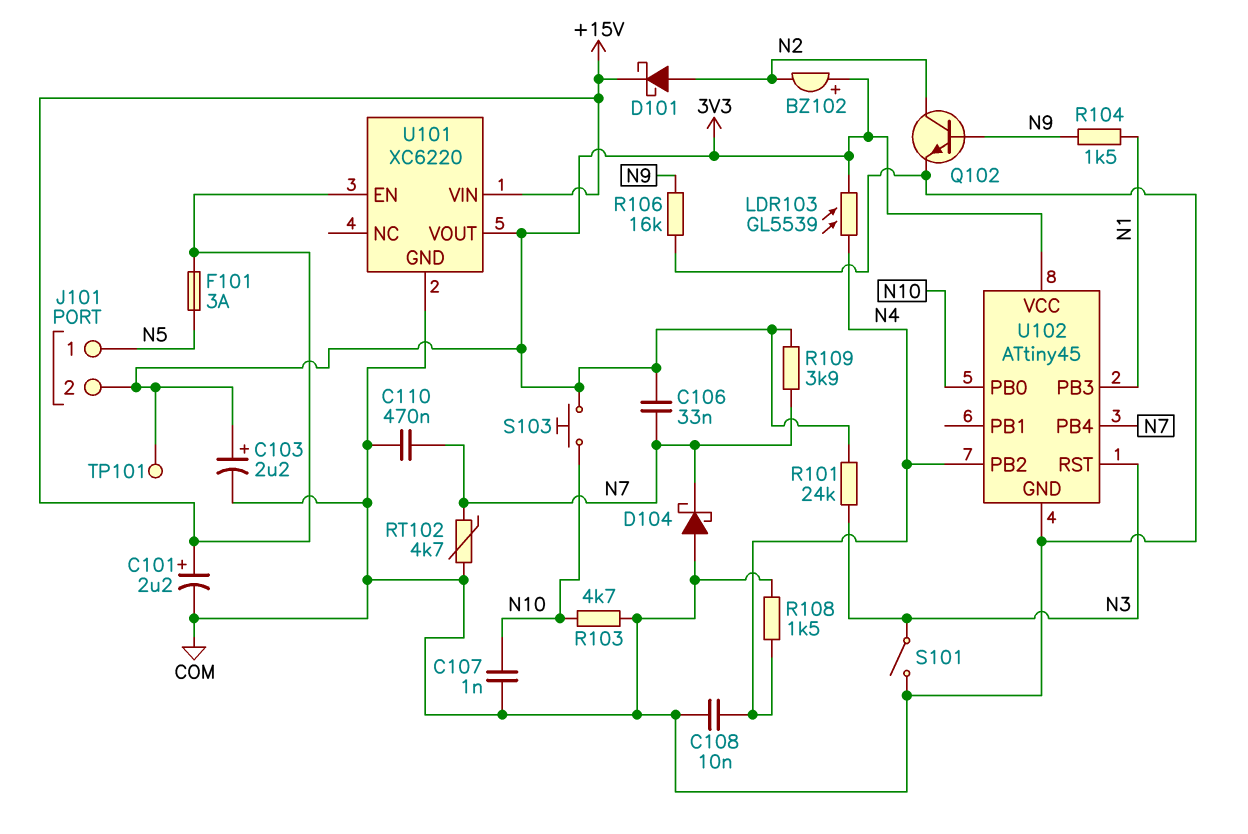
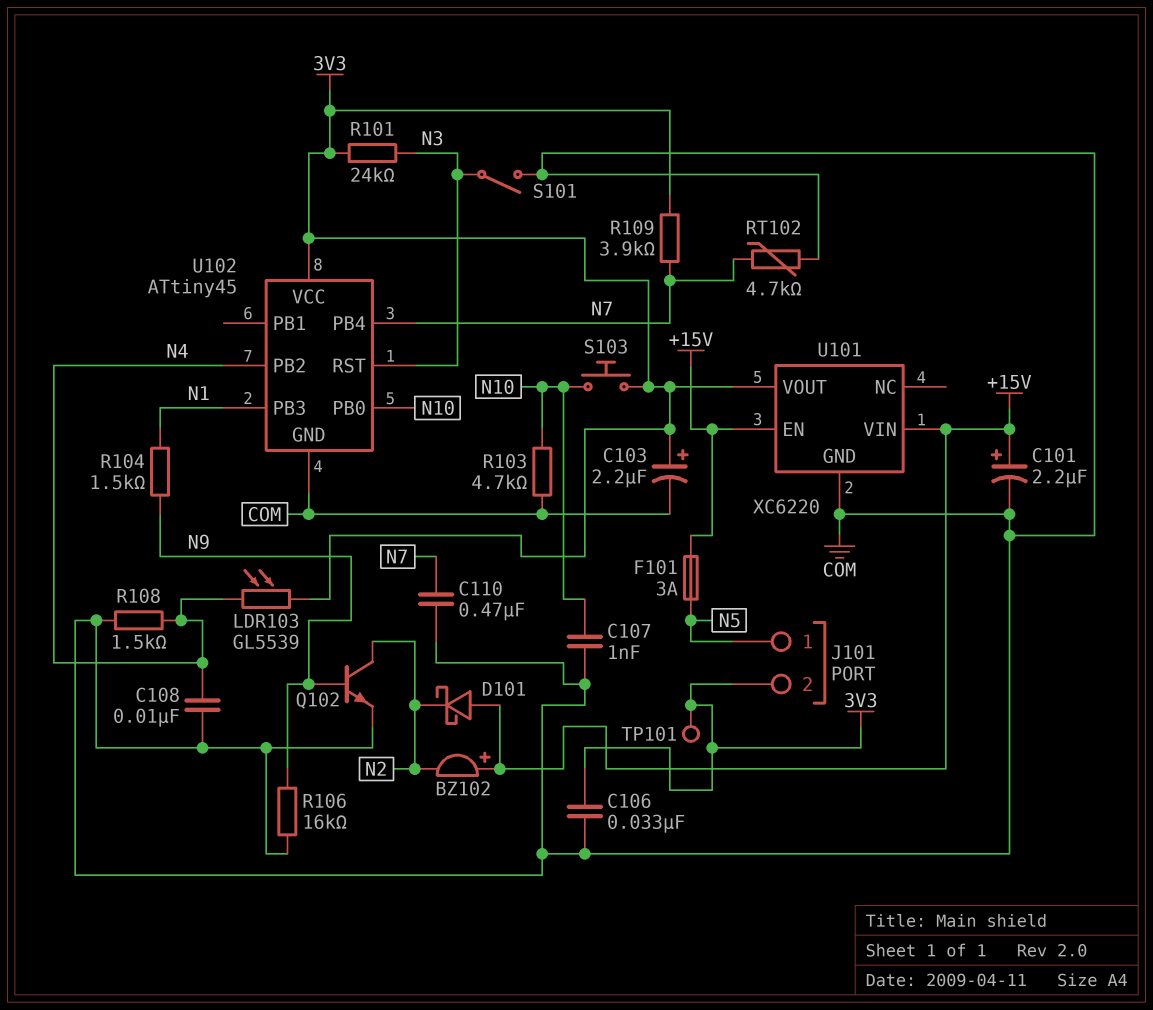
BZ102: buzzer (plus 3V3, minus N2) -> buzzer (plus +15V, minus N2)
C106: 33nF (3V3, N7) -> 33nF (3V3, COM)
D101: schottky (A N2, K +15V) -> schottky (A +15V, K N2)
D104: schottky (A COM, K N7) -> none

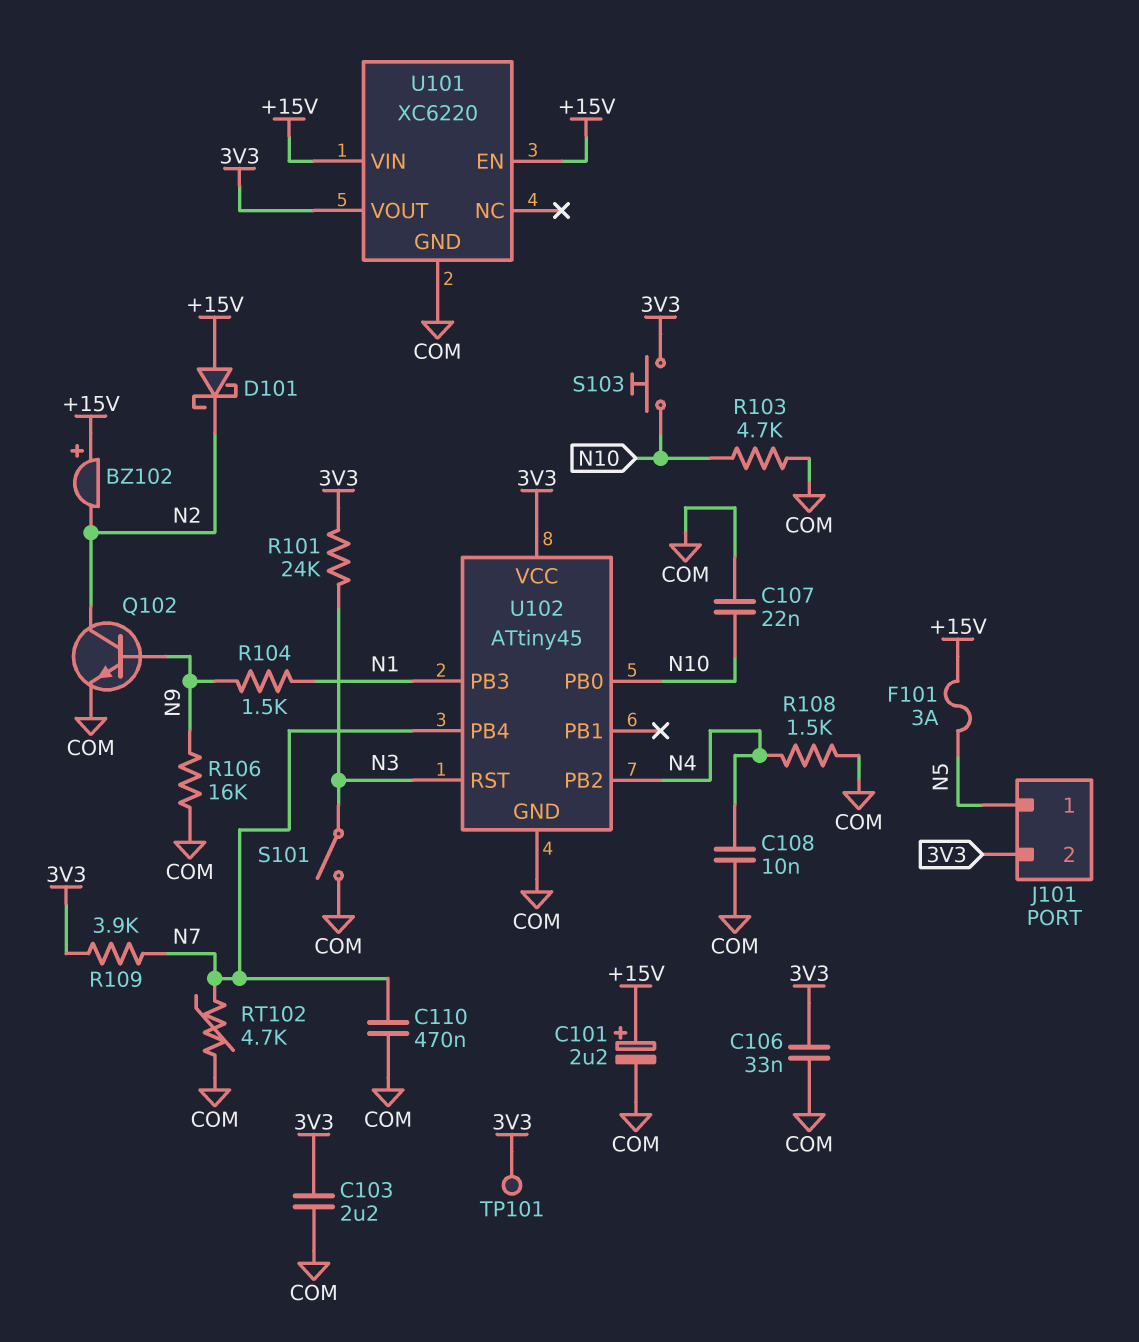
C103: 2.2uF (plus 3V3, minus COM) -> 2.2uF (3V3, COM)
C107: 1nF (COM, N10) -> 22nF (COM, N10)
LDR103: GL5539 (3V3, N4) -> none

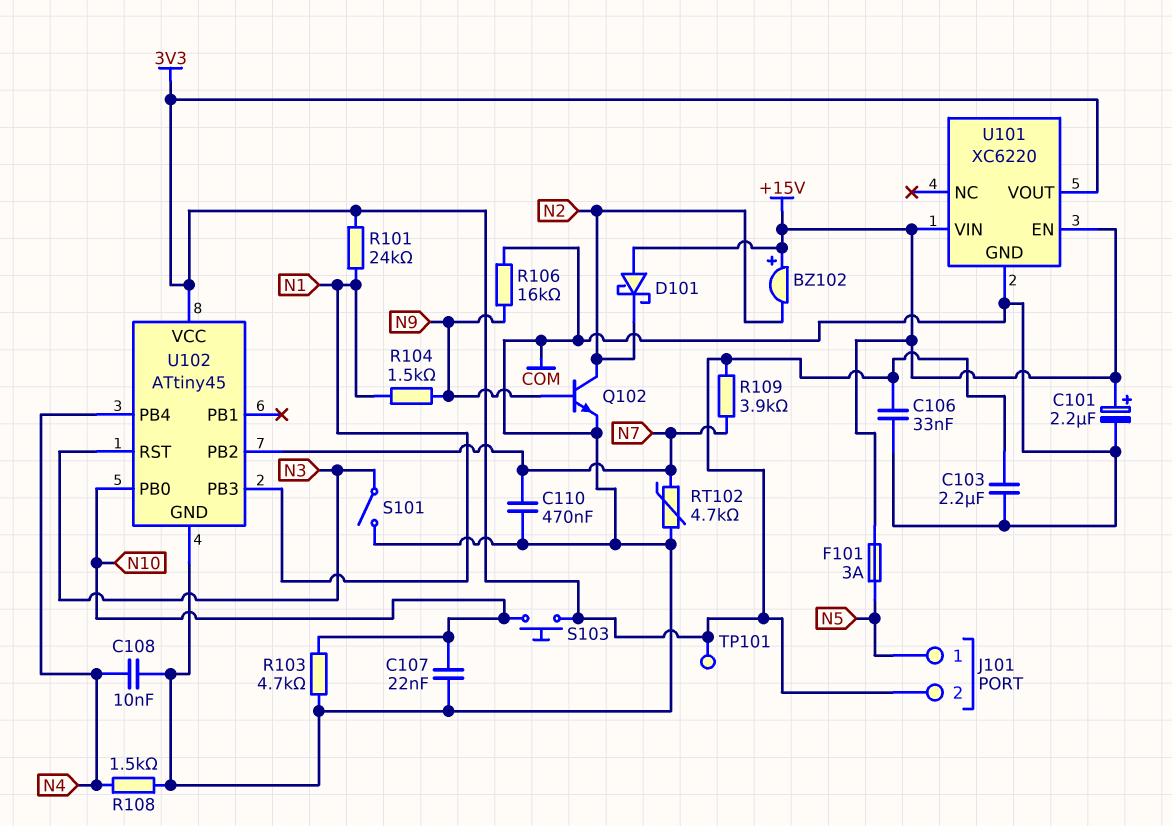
R101: 24k (3V3, N3) -> 24k (3V3, N1)
U102 pin PB2: N4 -> N7
U102 pin PB4: N7 -> N4

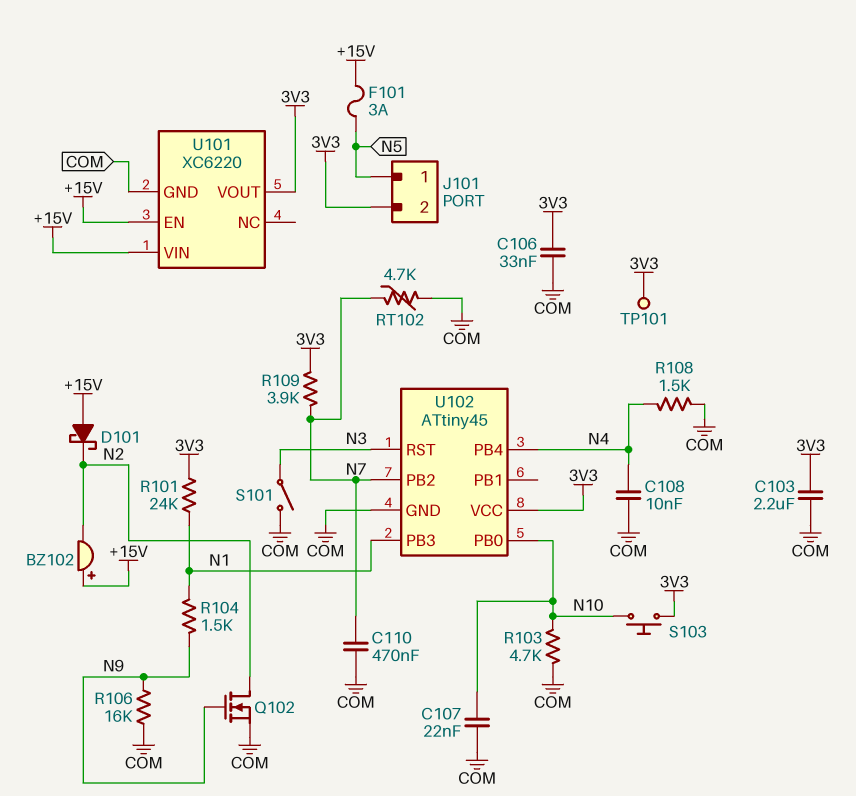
C101: 2.2uF (plus +15V, minus COM) -> none
Q102: NPN (B N9, C N2, E COM) -> NMOS (G N9, D N2, S COM)

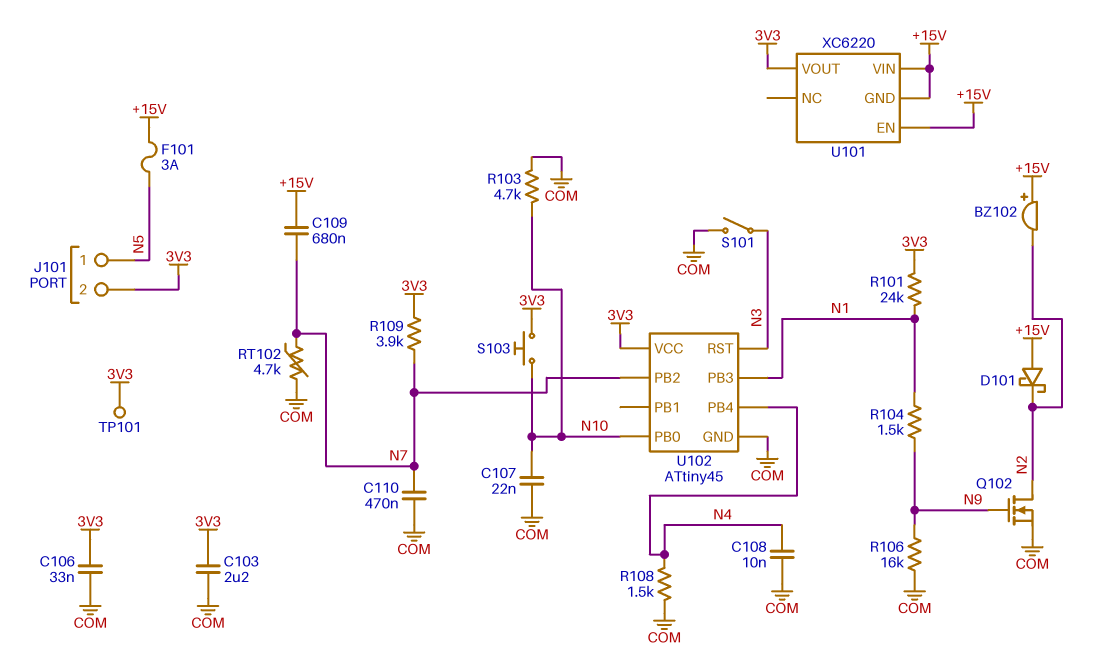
C109: none -> 680nF (+15V, N7)
U101 pin GND: COM -> +15V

* _WHAT THE EXERCISE ASKS_
Return each line of the listing that holds the string "plus".

* _EXERCISE RESULT_
BZ102: buzzer (plus 3V3, minus N2) -> buzzer (plus +15V, minus N2)
C103: 2.2uF (plus 3V3, minus COM) -> 2.2uF (3V3, COM)
C101: 2.2uF (plus +15V, minus COM) -> none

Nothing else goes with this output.